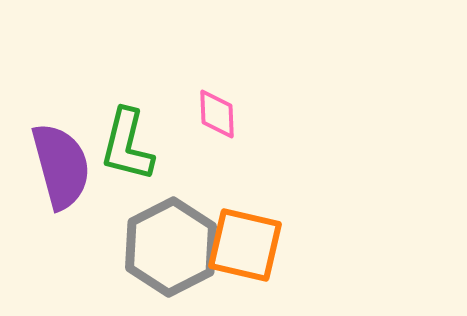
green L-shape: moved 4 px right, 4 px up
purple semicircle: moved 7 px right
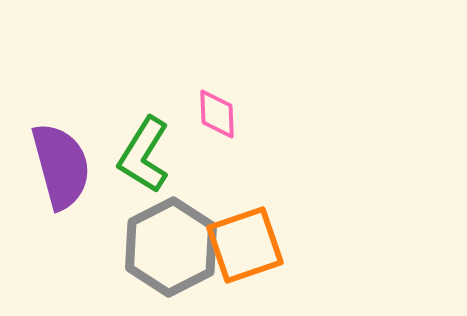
green L-shape: moved 17 px right, 10 px down; rotated 18 degrees clockwise
orange square: rotated 32 degrees counterclockwise
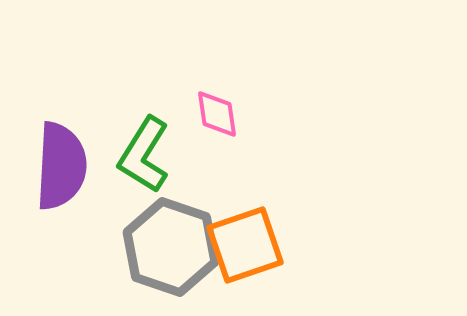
pink diamond: rotated 6 degrees counterclockwise
purple semicircle: rotated 18 degrees clockwise
gray hexagon: rotated 14 degrees counterclockwise
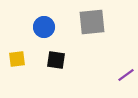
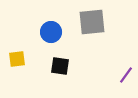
blue circle: moved 7 px right, 5 px down
black square: moved 4 px right, 6 px down
purple line: rotated 18 degrees counterclockwise
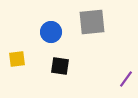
purple line: moved 4 px down
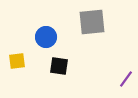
blue circle: moved 5 px left, 5 px down
yellow square: moved 2 px down
black square: moved 1 px left
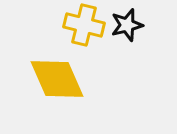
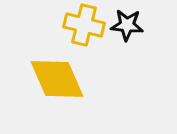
black star: rotated 20 degrees clockwise
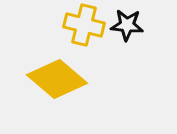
yellow diamond: rotated 26 degrees counterclockwise
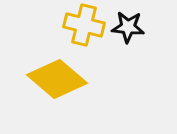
black star: moved 1 px right, 2 px down
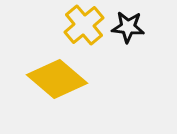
yellow cross: rotated 36 degrees clockwise
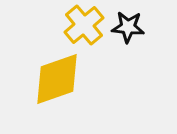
yellow diamond: rotated 60 degrees counterclockwise
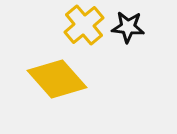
yellow diamond: rotated 68 degrees clockwise
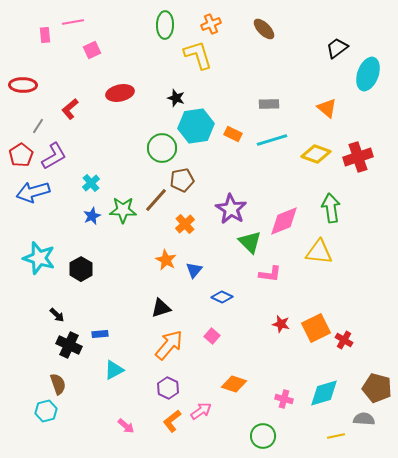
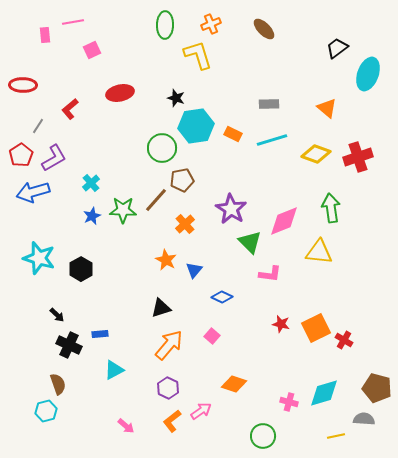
purple L-shape at (54, 156): moved 2 px down
pink cross at (284, 399): moved 5 px right, 3 px down
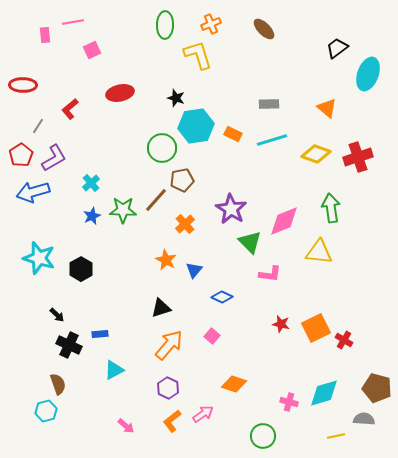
pink arrow at (201, 411): moved 2 px right, 3 px down
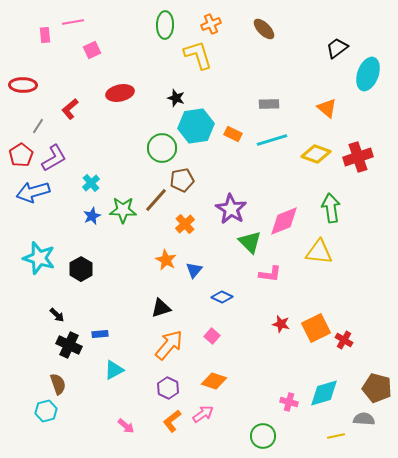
orange diamond at (234, 384): moved 20 px left, 3 px up
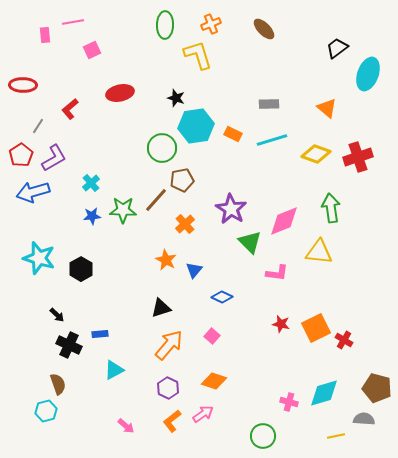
blue star at (92, 216): rotated 18 degrees clockwise
pink L-shape at (270, 274): moved 7 px right, 1 px up
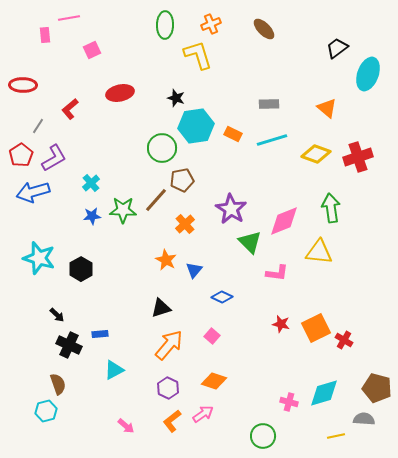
pink line at (73, 22): moved 4 px left, 4 px up
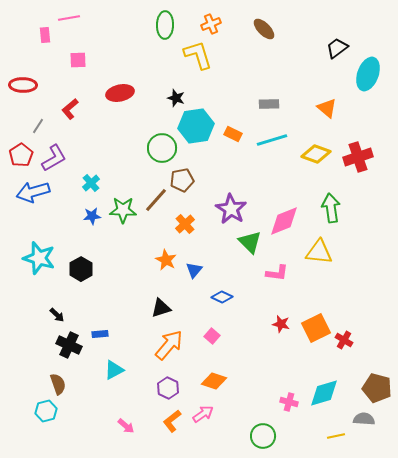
pink square at (92, 50): moved 14 px left, 10 px down; rotated 24 degrees clockwise
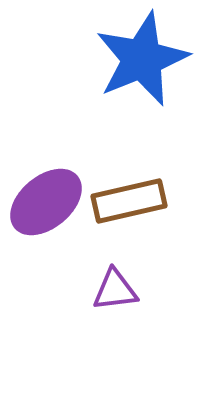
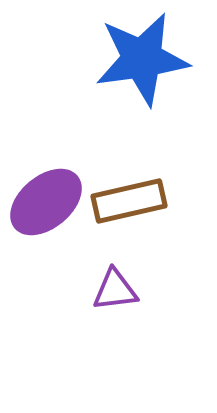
blue star: rotated 14 degrees clockwise
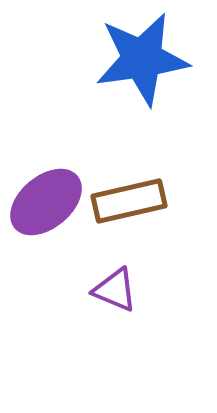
purple triangle: rotated 30 degrees clockwise
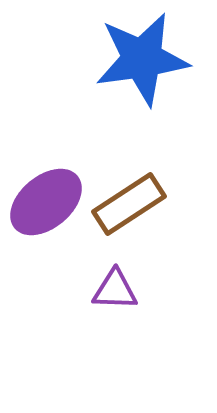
brown rectangle: moved 3 px down; rotated 20 degrees counterclockwise
purple triangle: rotated 21 degrees counterclockwise
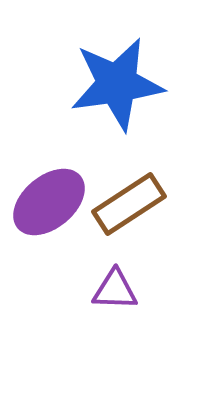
blue star: moved 25 px left, 25 px down
purple ellipse: moved 3 px right
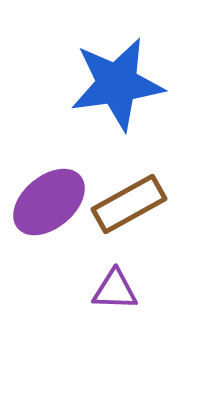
brown rectangle: rotated 4 degrees clockwise
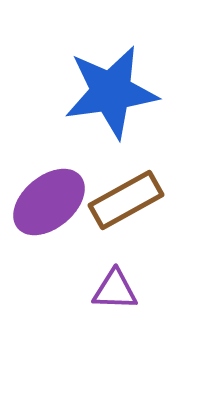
blue star: moved 6 px left, 8 px down
brown rectangle: moved 3 px left, 4 px up
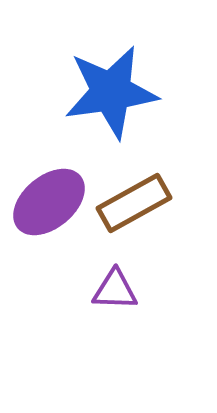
brown rectangle: moved 8 px right, 3 px down
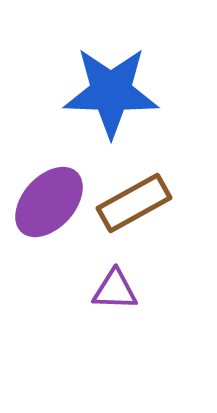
blue star: rotated 10 degrees clockwise
purple ellipse: rotated 8 degrees counterclockwise
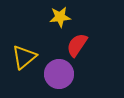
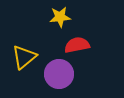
red semicircle: rotated 45 degrees clockwise
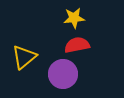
yellow star: moved 14 px right, 1 px down
purple circle: moved 4 px right
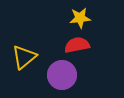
yellow star: moved 6 px right
purple circle: moved 1 px left, 1 px down
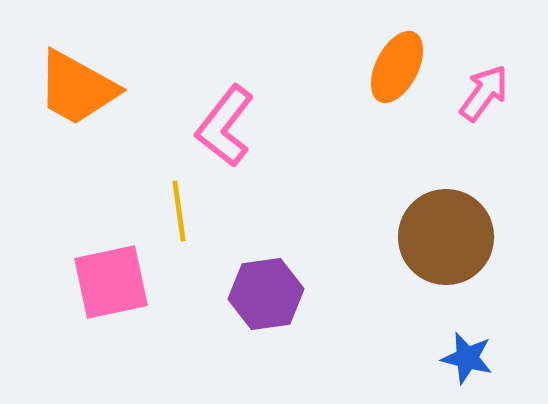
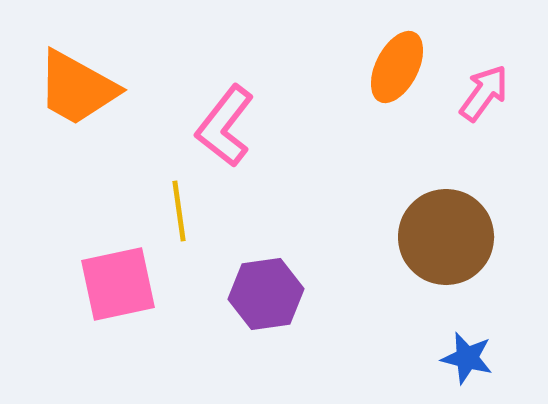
pink square: moved 7 px right, 2 px down
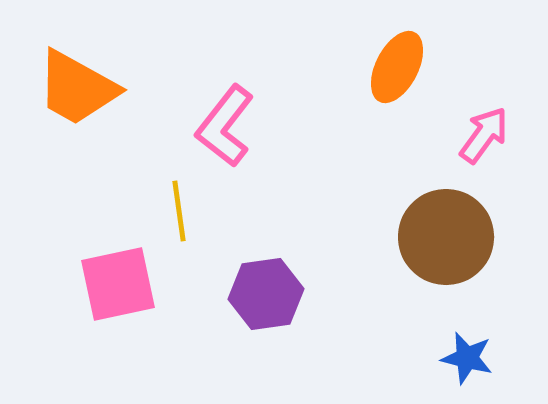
pink arrow: moved 42 px down
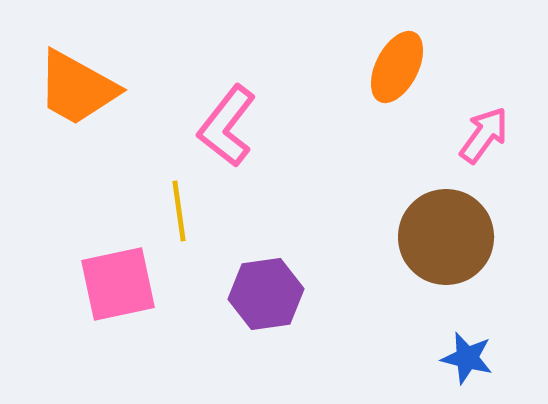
pink L-shape: moved 2 px right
• • •
Task to carry out: Which lines of the records contain the string "counterclockwise"? Return each of those lines in full.

Result below:
orange square: rotated 32 degrees counterclockwise
pink diamond: rotated 6 degrees counterclockwise
gray hexagon: rotated 14 degrees counterclockwise
purple line: rotated 18 degrees counterclockwise
yellow diamond: rotated 26 degrees counterclockwise
yellow diamond: rotated 60 degrees counterclockwise
brown rectangle: moved 3 px down; rotated 20 degrees counterclockwise
purple triangle: rotated 21 degrees counterclockwise
purple ellipse: rotated 8 degrees counterclockwise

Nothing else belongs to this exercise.